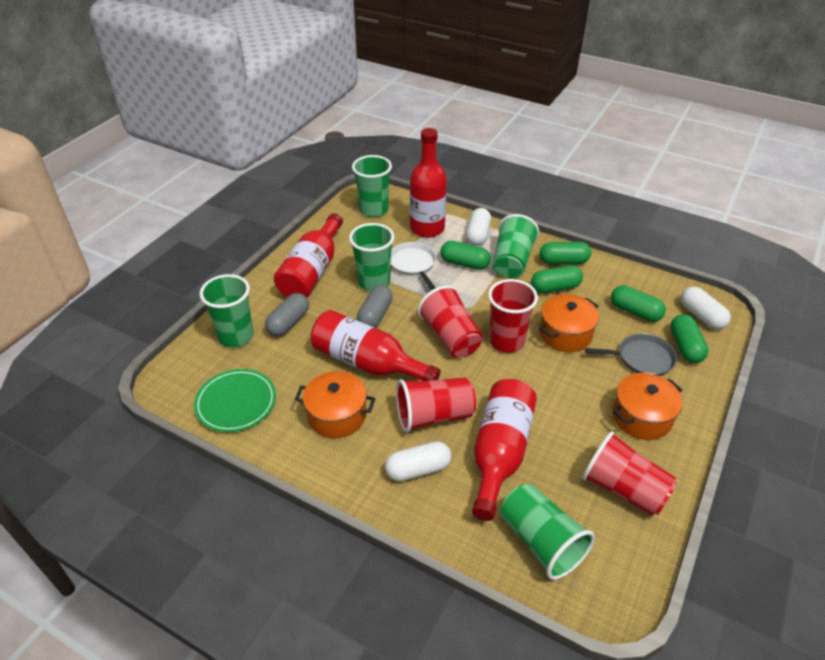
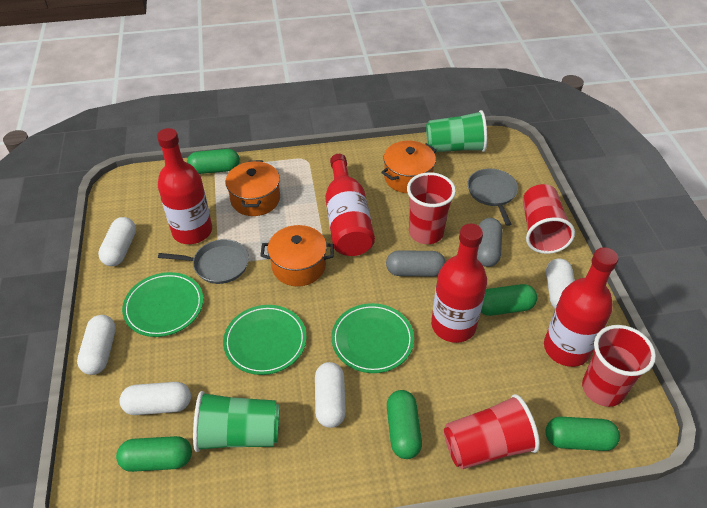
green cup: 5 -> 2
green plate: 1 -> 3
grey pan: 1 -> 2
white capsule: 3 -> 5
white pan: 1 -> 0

--------

# EXERCISE BRIEF
Without any pictures, transcribe the listing above exactly as written.

# FINISHED EXERCISE
green cup: 5 -> 2
green plate: 1 -> 3
grey pan: 1 -> 2
white capsule: 3 -> 5
white pan: 1 -> 0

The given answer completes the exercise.